• **TASK REQUIREMENTS**: From the records below, copy the lines that include "mouse".

STUDY MATERIAL Block Start

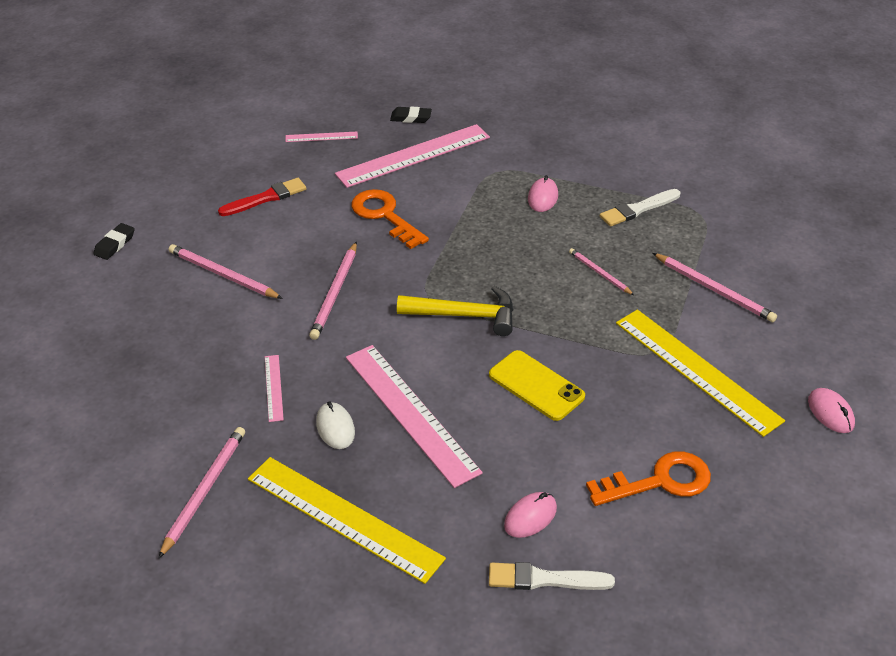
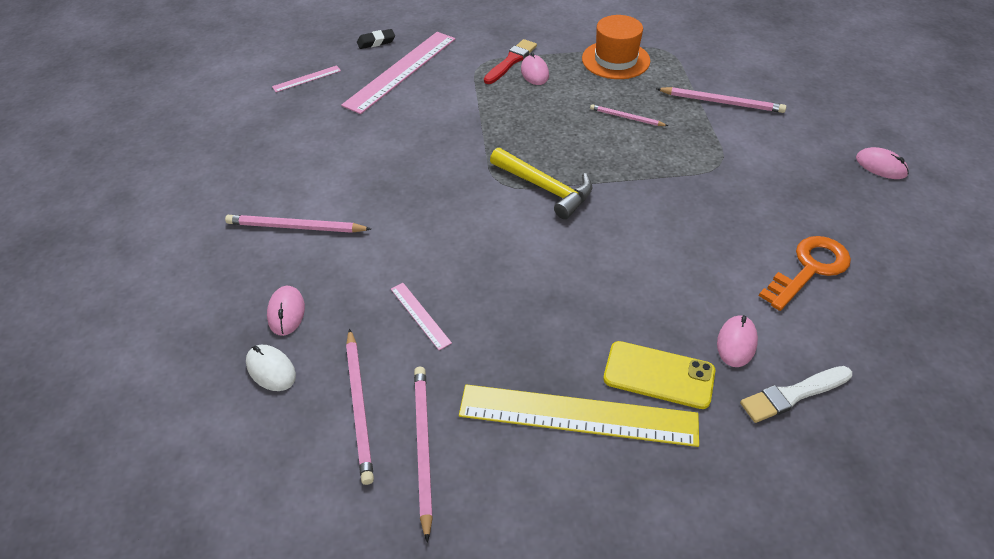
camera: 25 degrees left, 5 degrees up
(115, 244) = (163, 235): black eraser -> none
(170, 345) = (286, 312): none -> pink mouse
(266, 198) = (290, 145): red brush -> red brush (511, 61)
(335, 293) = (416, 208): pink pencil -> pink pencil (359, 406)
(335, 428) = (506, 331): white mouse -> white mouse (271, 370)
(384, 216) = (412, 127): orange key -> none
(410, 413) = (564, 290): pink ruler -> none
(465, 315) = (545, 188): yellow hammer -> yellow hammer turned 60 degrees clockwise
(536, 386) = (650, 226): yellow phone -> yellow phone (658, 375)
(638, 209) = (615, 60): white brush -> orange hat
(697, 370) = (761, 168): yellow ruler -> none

STUDY MATERIAL Block End

• **SOLUTION**:
(170, 345) = (286, 312): none -> pink mouse
(335, 428) = (506, 331): white mouse -> white mouse (271, 370)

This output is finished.